◆ The problem ◆
Nothing outside the range is wanted. Repeat exactly the lines below from the one with "red spray bottle [791,230,892,437]" through the one with "none -> pink flower pot [587,329,646,400]".

(Excerpts from a dataset)

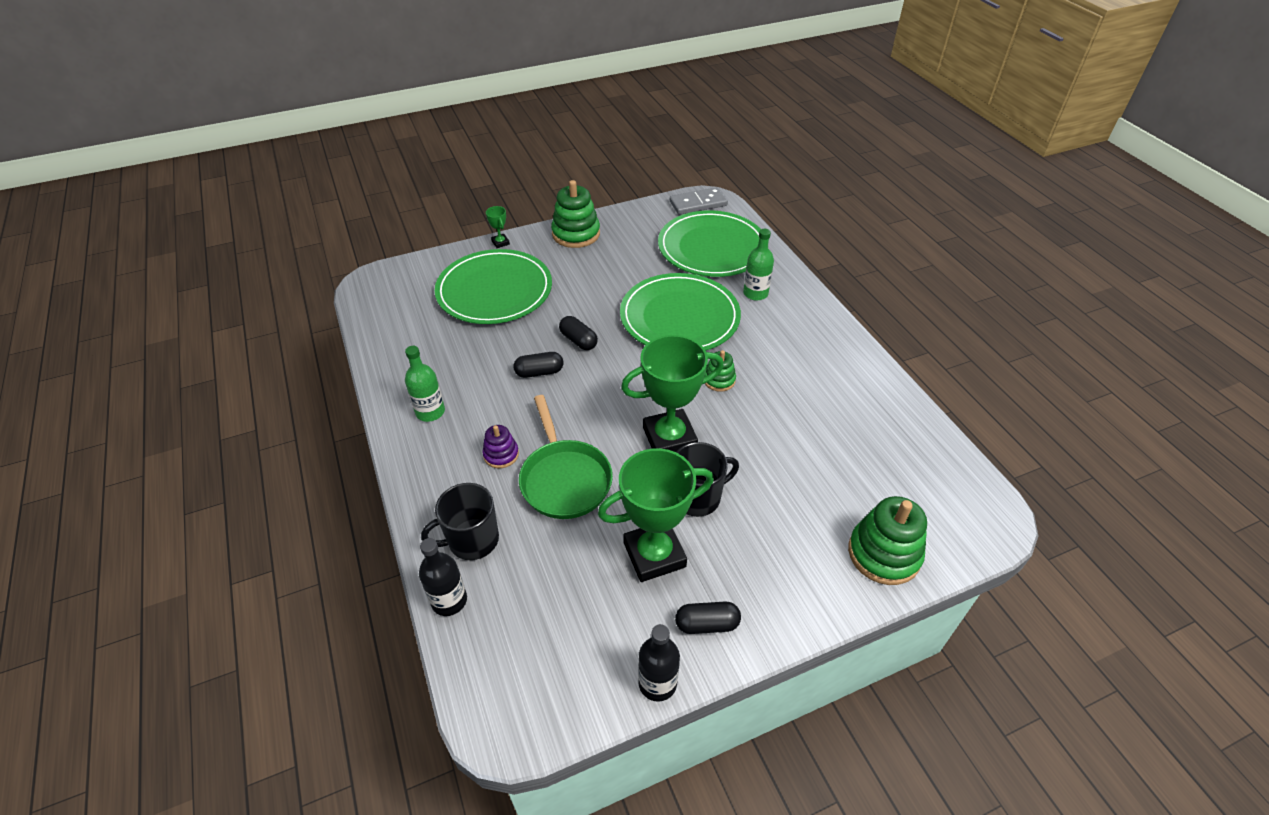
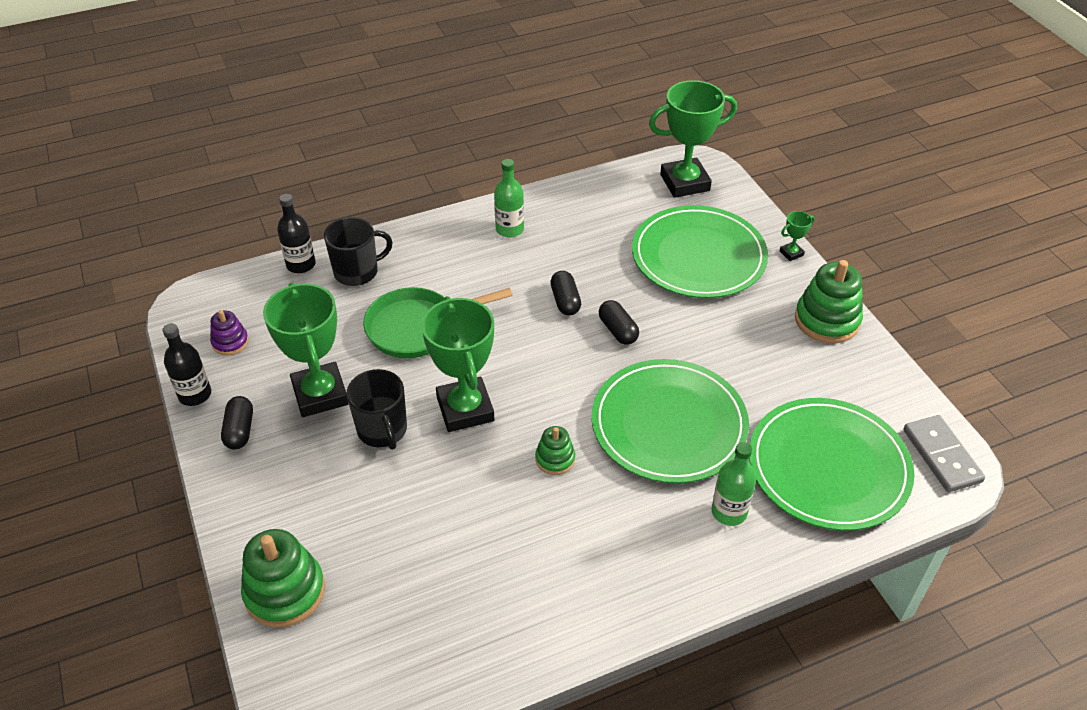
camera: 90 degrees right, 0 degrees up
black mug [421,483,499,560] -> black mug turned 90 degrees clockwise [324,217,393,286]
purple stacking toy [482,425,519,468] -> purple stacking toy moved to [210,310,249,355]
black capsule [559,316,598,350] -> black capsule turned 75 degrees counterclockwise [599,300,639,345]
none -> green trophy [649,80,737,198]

---

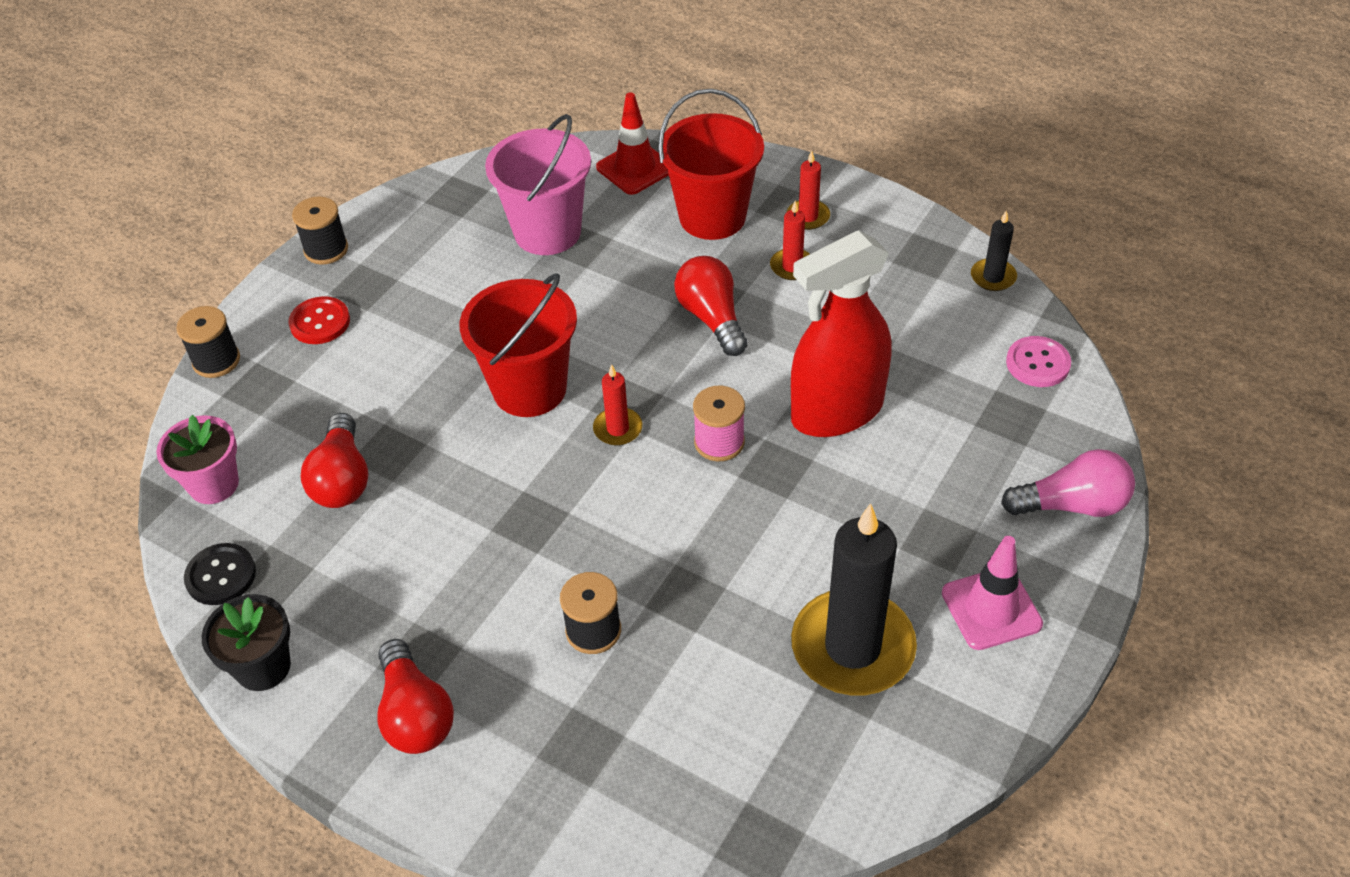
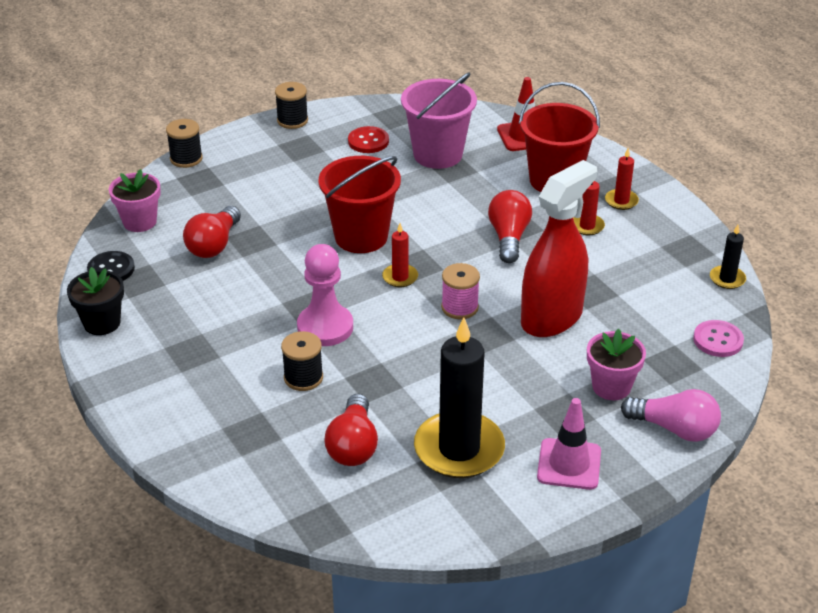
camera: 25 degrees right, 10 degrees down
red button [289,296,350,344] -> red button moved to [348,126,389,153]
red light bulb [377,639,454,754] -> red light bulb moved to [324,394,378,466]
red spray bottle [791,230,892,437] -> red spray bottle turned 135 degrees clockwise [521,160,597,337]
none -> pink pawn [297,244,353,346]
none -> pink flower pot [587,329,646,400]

◆ Exercise response ◆
red spray bottle [791,230,892,437] -> red spray bottle turned 135 degrees clockwise [521,160,597,337]
none -> pink pawn [297,244,353,346]
none -> pink flower pot [587,329,646,400]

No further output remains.